# RAW DATA
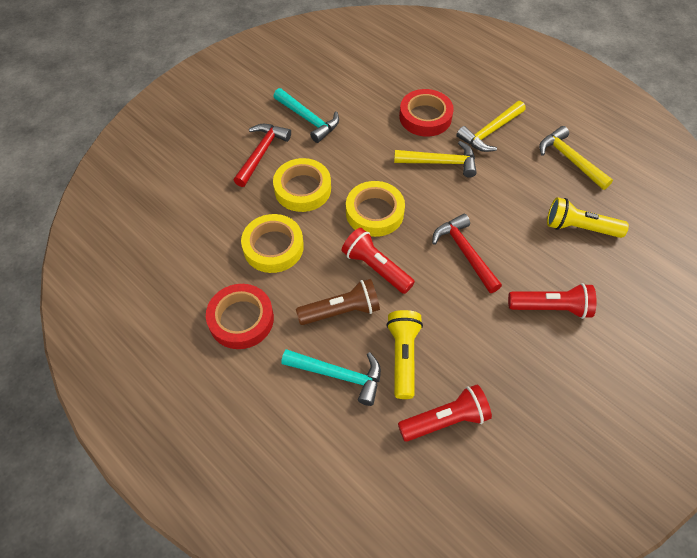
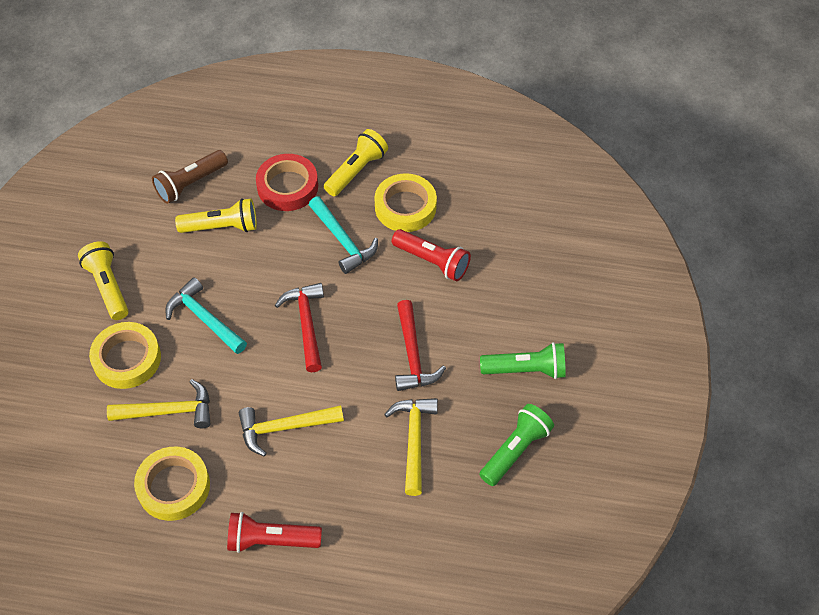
green flashlight: 0 -> 2
red flashlight: 3 -> 2
red tape: 2 -> 1
yellow flashlight: 2 -> 3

# EXERCISE GOAL
Retype the listing verbatim, minus every image.

# TASK RESPONSE
green flashlight: 0 -> 2
red flashlight: 3 -> 2
red tape: 2 -> 1
yellow flashlight: 2 -> 3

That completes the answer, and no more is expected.